SUPPLIED MATERIAL>
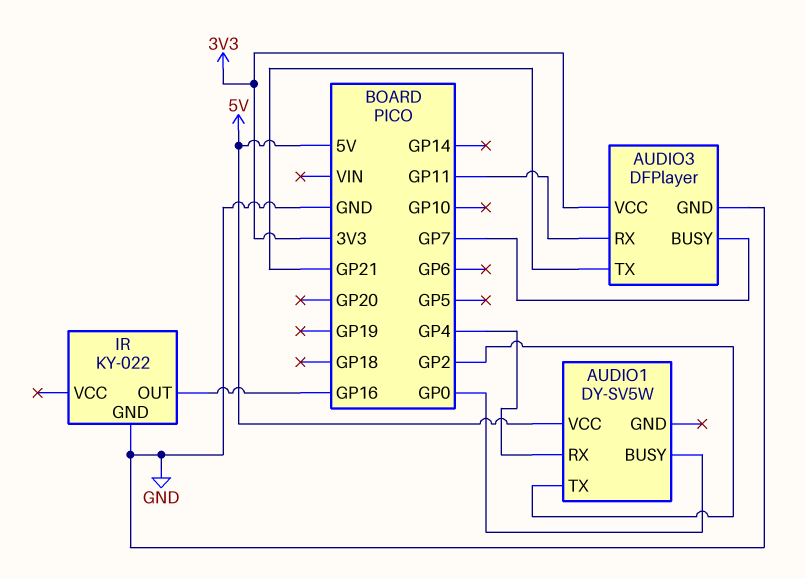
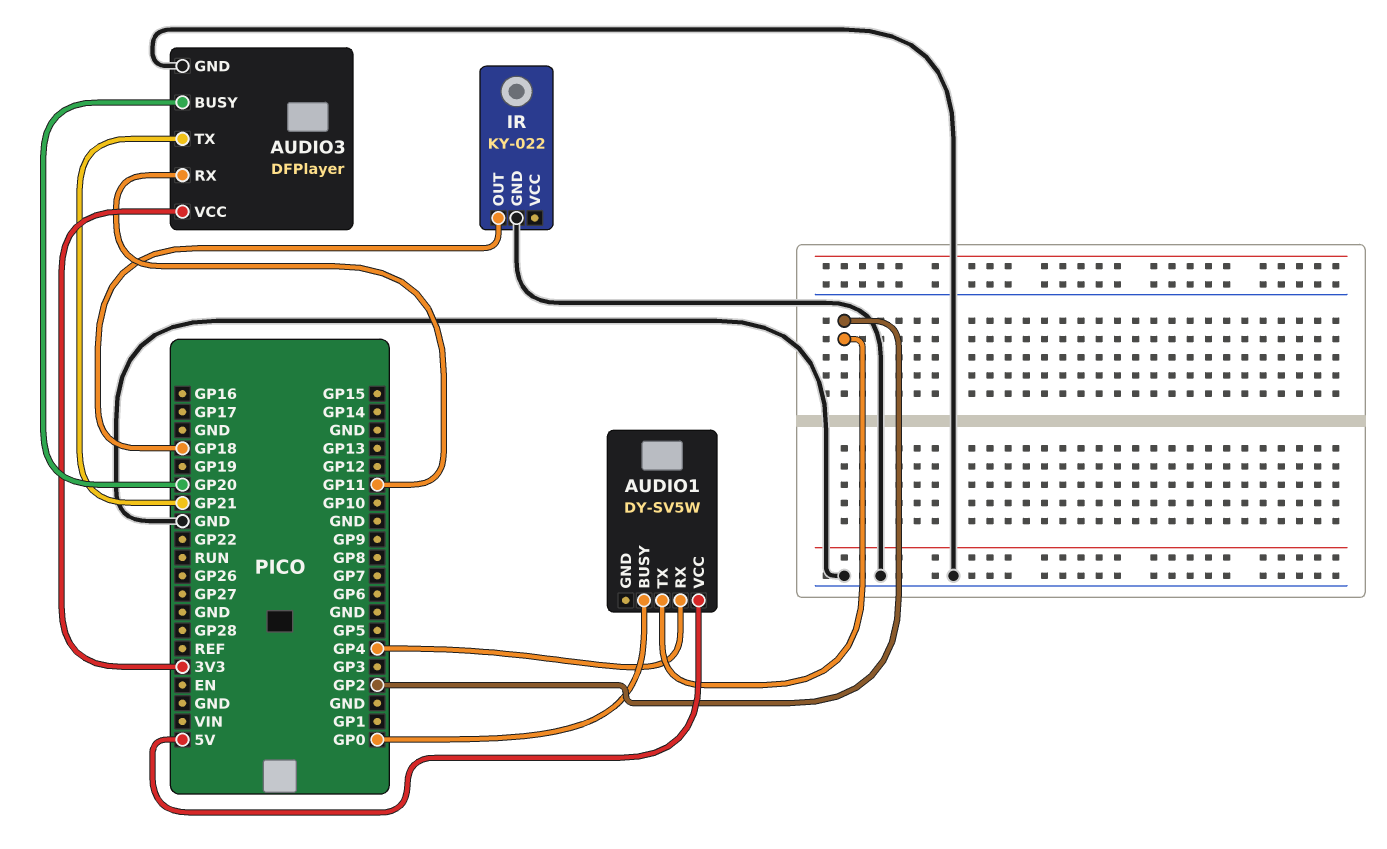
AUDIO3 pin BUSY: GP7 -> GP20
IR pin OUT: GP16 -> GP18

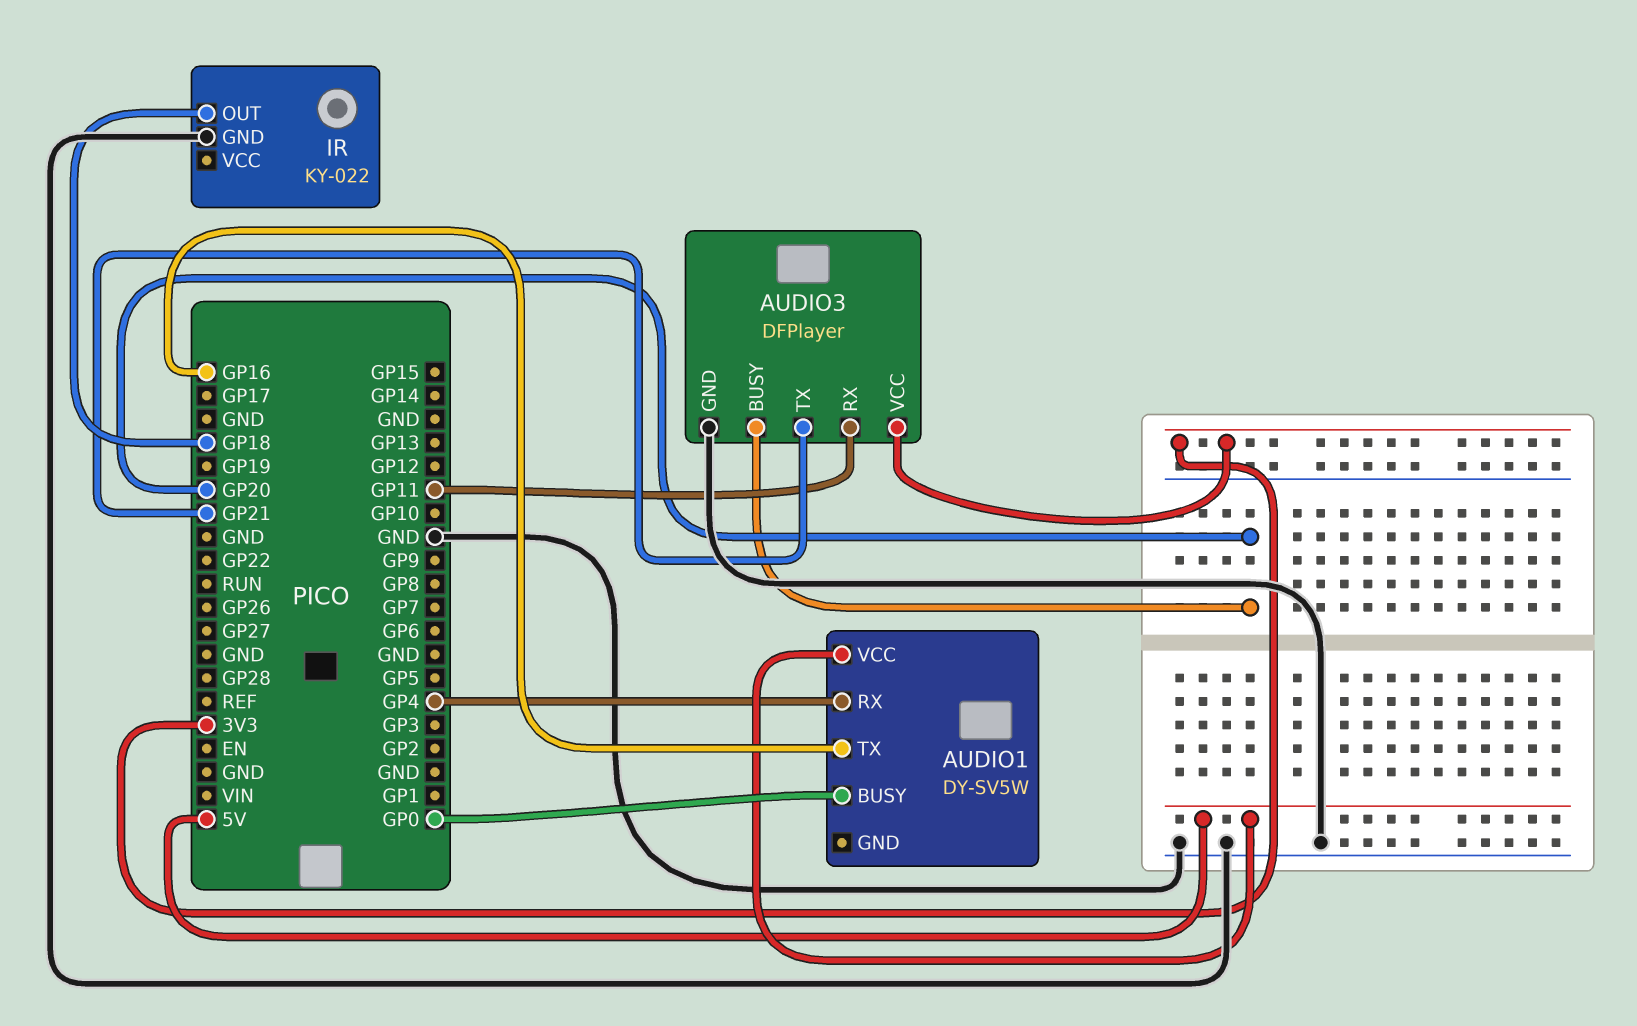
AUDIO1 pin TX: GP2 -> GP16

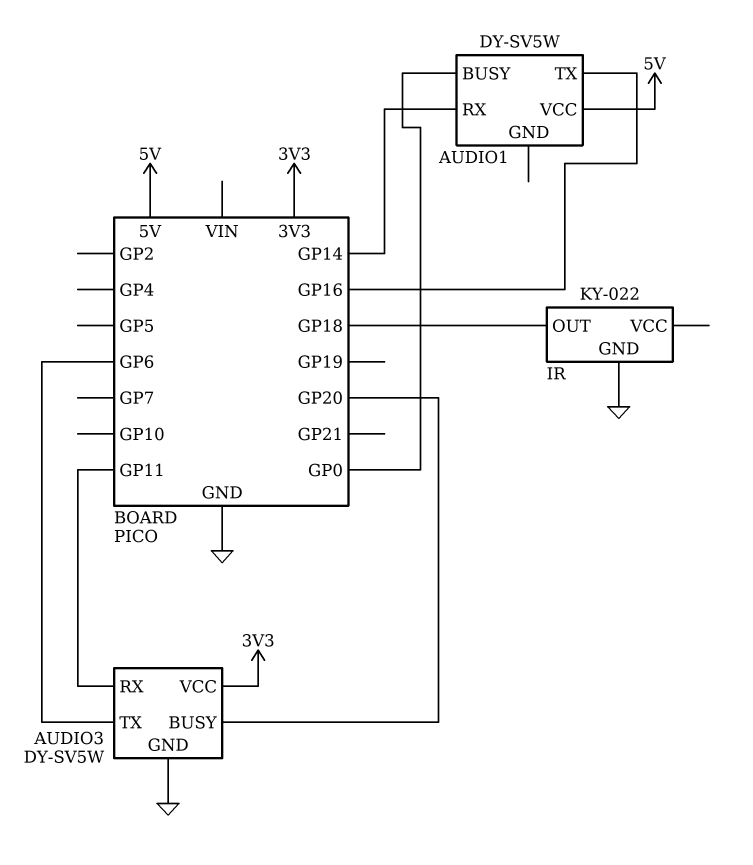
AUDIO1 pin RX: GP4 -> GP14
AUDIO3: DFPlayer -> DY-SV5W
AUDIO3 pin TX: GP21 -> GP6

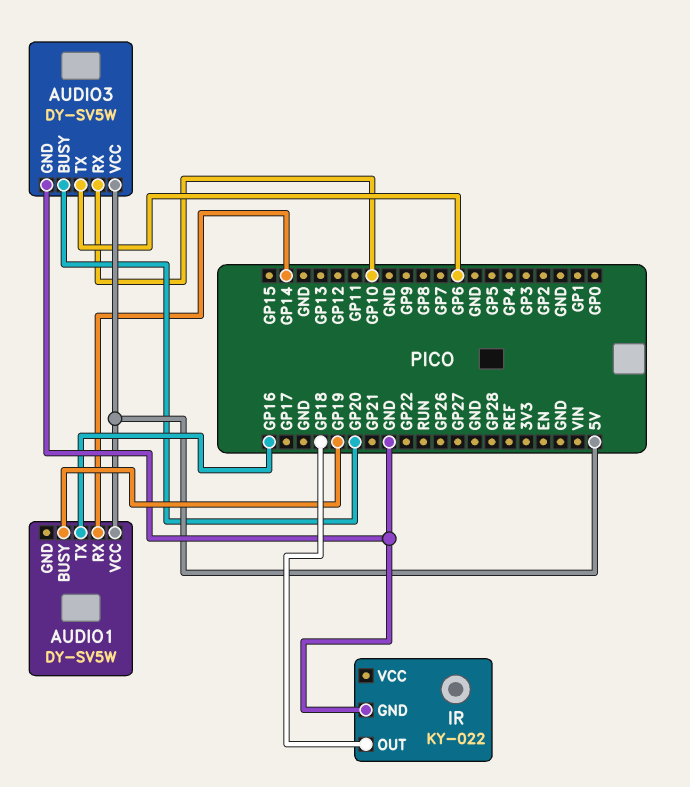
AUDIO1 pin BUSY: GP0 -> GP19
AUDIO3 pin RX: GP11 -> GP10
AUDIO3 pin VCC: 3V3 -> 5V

--

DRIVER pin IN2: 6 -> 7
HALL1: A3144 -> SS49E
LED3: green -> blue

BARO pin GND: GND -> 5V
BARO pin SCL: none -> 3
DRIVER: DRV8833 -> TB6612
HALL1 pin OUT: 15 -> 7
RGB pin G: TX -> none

DIRECTIONS> After locating the line with "AUDIO1 pin BUSY: GP0 -> GP19" above, return that line and every later line through the one with "AUDIO3 pin VCC: 3V3 -> 5V", word for word and with nothing else.

WRITTEN REPLY>
AUDIO1 pin BUSY: GP0 -> GP19
AUDIO3 pin RX: GP11 -> GP10
AUDIO3 pin VCC: 3V3 -> 5V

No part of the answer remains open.